DIRECTIONS FOR THIS TASK
Tally the lines in the following entries that include the word "bottle"; state only the total.

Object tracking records
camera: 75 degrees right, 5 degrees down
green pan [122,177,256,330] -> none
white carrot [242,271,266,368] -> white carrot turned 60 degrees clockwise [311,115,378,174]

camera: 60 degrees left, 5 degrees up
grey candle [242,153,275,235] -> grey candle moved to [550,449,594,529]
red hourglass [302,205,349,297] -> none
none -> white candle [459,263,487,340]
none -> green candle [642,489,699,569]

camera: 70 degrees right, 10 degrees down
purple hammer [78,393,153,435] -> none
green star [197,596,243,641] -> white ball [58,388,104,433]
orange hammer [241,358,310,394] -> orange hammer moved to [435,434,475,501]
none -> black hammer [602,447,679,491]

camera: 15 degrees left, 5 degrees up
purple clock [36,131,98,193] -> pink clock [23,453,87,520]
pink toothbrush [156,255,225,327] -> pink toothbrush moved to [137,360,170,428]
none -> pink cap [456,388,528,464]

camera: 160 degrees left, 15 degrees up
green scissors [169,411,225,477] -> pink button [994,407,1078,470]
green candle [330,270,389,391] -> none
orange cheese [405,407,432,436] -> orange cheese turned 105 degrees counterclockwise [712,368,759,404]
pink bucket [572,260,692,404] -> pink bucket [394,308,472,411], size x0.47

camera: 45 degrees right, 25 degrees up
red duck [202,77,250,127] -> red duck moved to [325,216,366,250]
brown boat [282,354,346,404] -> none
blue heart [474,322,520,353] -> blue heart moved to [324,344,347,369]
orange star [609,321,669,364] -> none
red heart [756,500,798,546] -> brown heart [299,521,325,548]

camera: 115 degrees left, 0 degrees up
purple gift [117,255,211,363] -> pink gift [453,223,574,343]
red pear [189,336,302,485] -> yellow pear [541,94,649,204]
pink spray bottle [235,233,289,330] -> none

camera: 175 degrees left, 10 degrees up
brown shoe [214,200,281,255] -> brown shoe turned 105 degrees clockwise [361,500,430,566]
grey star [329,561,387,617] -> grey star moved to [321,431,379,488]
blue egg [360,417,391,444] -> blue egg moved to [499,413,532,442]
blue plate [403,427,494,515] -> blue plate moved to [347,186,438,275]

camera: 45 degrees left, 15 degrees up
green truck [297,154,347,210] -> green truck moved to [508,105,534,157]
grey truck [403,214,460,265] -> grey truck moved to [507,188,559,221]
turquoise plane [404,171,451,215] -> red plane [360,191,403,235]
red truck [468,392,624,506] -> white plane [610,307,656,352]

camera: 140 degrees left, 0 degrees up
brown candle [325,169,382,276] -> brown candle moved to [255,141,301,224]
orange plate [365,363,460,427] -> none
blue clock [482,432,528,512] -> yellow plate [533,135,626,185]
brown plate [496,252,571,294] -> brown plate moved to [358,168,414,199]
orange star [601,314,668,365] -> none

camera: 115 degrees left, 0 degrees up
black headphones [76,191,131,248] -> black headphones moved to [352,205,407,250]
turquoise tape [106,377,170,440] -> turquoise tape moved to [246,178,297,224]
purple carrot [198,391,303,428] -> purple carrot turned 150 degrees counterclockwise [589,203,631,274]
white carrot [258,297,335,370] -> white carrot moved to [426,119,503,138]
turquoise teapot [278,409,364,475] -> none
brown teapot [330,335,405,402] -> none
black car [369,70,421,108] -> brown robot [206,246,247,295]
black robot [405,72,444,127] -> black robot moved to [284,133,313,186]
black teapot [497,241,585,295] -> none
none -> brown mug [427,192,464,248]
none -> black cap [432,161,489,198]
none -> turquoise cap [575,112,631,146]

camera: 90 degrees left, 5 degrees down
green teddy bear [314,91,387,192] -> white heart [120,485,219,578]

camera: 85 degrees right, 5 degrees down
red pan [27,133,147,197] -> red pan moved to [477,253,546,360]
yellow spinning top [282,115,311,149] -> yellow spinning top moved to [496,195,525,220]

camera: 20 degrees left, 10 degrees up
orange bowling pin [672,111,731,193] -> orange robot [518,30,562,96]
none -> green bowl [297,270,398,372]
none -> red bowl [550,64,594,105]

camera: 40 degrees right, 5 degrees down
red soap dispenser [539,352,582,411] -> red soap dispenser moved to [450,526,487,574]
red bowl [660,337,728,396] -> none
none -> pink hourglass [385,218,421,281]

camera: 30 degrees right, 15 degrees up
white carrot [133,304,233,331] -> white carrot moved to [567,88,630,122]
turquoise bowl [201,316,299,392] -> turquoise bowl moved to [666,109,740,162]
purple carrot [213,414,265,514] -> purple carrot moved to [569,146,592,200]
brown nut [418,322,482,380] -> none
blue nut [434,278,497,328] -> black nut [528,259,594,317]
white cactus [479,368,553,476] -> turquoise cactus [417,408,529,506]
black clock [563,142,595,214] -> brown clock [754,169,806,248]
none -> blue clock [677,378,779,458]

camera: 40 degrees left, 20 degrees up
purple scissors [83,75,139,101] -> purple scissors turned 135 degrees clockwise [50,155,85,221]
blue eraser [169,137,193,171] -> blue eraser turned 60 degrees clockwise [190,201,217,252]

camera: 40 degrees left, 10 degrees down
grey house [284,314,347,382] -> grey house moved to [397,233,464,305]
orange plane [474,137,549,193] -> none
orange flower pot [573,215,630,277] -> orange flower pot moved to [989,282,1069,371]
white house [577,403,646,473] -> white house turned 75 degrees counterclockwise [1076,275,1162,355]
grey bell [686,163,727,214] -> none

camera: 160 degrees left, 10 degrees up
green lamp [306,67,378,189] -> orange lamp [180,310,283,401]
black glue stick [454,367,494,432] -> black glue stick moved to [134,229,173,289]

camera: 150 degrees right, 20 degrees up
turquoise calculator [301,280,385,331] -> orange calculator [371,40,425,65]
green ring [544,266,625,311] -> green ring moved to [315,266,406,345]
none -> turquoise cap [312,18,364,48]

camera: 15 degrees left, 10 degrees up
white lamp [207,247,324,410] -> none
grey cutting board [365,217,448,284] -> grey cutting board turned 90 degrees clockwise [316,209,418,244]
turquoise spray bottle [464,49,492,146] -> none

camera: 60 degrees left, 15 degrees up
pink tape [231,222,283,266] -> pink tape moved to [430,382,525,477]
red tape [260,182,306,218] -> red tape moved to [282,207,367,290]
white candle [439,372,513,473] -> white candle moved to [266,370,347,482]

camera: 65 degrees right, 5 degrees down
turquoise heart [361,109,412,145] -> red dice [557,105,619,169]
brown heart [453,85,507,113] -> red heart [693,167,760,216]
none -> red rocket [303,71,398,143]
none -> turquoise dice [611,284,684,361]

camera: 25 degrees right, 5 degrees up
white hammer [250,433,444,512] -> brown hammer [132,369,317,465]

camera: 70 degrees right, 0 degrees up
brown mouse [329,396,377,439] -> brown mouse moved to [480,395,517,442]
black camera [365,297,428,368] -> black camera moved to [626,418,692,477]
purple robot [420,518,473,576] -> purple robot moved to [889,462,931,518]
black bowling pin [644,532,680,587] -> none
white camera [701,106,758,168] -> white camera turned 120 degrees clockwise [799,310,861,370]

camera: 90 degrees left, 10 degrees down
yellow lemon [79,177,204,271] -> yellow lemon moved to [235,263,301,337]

TASK SOLUTION
2